▶
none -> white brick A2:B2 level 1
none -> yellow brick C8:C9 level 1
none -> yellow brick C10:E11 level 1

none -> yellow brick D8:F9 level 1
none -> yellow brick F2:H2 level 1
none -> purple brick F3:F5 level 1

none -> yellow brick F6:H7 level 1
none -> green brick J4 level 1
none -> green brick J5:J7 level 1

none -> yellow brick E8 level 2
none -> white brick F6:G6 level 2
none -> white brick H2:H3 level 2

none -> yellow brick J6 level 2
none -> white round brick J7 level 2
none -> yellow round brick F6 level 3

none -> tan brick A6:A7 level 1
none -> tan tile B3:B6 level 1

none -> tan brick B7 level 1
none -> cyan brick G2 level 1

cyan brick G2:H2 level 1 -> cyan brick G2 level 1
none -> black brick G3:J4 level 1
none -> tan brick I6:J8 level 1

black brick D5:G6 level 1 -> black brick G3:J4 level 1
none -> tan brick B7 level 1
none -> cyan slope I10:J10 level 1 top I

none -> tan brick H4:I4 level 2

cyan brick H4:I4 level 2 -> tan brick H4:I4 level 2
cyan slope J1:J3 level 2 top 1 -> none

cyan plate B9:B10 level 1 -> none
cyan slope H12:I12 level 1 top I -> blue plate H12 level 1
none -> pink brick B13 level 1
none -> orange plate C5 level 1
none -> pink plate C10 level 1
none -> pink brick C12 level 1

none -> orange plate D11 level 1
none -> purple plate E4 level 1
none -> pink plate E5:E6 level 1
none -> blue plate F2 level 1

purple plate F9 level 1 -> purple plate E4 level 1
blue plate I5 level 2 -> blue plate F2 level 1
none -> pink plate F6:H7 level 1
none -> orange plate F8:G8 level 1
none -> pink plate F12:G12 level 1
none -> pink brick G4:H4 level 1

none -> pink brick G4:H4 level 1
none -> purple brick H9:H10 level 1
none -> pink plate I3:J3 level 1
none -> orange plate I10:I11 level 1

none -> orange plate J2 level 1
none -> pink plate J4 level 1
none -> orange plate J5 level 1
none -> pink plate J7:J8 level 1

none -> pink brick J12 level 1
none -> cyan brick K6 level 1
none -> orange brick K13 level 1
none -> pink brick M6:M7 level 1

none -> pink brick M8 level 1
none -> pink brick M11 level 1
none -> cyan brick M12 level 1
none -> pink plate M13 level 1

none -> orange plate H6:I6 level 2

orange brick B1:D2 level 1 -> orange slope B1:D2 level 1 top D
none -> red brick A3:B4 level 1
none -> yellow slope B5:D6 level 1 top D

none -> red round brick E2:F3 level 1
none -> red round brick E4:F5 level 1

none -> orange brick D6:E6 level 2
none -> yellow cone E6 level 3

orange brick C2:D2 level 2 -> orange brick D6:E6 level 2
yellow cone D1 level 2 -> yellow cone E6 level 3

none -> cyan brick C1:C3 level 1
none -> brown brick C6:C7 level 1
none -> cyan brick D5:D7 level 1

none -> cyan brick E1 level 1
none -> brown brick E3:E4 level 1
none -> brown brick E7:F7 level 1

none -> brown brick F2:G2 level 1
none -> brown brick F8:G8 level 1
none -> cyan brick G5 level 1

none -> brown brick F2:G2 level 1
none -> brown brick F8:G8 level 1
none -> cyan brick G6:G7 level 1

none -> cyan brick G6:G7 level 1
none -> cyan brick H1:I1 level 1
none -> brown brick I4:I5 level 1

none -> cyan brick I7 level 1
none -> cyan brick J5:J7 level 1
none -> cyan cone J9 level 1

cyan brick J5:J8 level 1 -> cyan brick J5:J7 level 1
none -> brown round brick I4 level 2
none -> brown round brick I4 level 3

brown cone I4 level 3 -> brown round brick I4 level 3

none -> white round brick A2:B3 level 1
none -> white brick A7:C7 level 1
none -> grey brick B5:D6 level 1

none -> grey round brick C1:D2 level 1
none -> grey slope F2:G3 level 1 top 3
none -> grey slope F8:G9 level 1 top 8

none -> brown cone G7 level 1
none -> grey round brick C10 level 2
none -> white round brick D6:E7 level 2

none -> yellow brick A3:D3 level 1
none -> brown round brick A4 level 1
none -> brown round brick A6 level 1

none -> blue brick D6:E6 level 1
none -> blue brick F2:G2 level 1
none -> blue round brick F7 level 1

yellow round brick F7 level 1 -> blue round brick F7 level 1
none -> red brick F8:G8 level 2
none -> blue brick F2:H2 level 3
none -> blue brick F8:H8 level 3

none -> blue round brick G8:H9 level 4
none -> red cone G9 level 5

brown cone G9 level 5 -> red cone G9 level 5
◀
→ **Task brief**
Extract, please, the lines from the start of the entries above through the one with "none -> yellow brick J6 level 2", both included, reproducing each exactly and adding nothing.

→ **Reply to the task**
none -> white brick A2:B2 level 1
none -> yellow brick C8:C9 level 1
none -> yellow brick C10:E11 level 1

none -> yellow brick D8:F9 level 1
none -> yellow brick F2:H2 level 1
none -> purple brick F3:F5 level 1

none -> yellow brick F6:H7 level 1
none -> green brick J4 level 1
none -> green brick J5:J7 level 1

none -> yellow brick E8 level 2
none -> white brick F6:G6 level 2
none -> white brick H2:H3 level 2

none -> yellow brick J6 level 2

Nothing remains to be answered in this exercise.